• WORK TASK:
Once the line with "camera: 45 degrees left, 0 degrees up" is found in the entries below, print it and each following line exactly, stopping after the line with "(592, 146) = (423, 240): none"; print nothing else.

• EXTRACTED DATA:
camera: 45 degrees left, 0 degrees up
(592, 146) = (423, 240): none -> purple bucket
...
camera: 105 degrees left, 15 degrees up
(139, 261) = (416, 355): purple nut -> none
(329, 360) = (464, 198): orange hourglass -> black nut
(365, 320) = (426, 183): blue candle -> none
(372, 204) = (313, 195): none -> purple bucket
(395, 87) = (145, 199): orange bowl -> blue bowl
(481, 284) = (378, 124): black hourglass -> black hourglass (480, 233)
--
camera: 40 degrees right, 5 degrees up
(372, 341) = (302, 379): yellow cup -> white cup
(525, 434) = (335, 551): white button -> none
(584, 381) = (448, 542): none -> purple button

• SOLUTION TO THIS EXERCISE:
camera: 45 degrees left, 0 degrees up
(592, 146) = (423, 240): none -> purple bucket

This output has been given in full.